[[ Material provided, beginning ]]
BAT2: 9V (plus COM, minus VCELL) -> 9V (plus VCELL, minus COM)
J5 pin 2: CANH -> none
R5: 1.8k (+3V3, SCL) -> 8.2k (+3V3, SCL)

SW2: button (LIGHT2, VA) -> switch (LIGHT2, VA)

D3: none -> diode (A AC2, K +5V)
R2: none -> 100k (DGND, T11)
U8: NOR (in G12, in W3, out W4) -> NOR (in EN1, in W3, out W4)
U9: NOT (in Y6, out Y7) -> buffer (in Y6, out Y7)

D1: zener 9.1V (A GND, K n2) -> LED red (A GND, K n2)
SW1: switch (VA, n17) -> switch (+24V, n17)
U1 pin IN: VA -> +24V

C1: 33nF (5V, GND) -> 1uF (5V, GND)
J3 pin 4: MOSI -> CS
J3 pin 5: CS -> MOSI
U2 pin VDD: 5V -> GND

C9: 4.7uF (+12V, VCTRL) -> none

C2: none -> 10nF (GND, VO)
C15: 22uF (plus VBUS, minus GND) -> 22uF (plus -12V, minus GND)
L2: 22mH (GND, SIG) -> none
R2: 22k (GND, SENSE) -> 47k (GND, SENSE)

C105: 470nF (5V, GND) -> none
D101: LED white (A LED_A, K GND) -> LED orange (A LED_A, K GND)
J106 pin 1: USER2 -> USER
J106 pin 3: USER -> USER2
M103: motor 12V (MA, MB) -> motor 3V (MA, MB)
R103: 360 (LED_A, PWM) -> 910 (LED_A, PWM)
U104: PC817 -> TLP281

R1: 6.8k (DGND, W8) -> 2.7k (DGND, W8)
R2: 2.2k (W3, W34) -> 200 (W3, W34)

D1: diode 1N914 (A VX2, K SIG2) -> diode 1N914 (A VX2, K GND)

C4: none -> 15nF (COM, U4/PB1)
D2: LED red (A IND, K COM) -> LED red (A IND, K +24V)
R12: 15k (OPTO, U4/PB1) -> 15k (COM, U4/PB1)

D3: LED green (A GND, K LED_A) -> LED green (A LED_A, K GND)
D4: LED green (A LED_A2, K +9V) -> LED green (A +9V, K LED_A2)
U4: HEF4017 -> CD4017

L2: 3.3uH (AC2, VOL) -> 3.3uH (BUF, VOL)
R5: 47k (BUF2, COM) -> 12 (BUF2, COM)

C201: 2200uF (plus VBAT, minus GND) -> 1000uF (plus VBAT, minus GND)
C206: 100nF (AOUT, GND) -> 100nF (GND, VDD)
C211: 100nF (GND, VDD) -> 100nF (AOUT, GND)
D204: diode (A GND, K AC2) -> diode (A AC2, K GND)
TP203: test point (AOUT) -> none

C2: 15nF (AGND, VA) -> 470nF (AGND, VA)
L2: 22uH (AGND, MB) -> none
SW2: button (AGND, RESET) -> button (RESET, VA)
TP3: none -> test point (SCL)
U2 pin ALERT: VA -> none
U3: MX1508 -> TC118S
[[ Material provided, end ]]
Look above for the line with "U1 pin IN: VA -> +24V"; retype exactly that line, every line after it up to the line with "U104: PC817 -> TLP281", and that line too, nothing else.

U1 pin IN: VA -> +24V

C1: 33nF (5V, GND) -> 1uF (5V, GND)
J3 pin 4: MOSI -> CS
J3 pin 5: CS -> MOSI
U2 pin VDD: 5V -> GND

C9: 4.7uF (+12V, VCTRL) -> none

C2: none -> 10nF (GND, VO)
C15: 22uF (plus VBUS, minus GND) -> 22uF (plus -12V, minus GND)
L2: 22mH (GND, SIG) -> none
R2: 22k (GND, SENSE) -> 47k (GND, SENSE)

C105: 470nF (5V, GND) -> none
D101: LED white (A LED_A, K GND) -> LED orange (A LED_A, K GND)
J106 pin 1: USER2 -> USER
J106 pin 3: USER -> USER2
M103: motor 12V (MA, MB) -> motor 3V (MA, MB)
R103: 360 (LED_A, PWM) -> 910 (LED_A, PWM)
U104: PC817 -> TLP281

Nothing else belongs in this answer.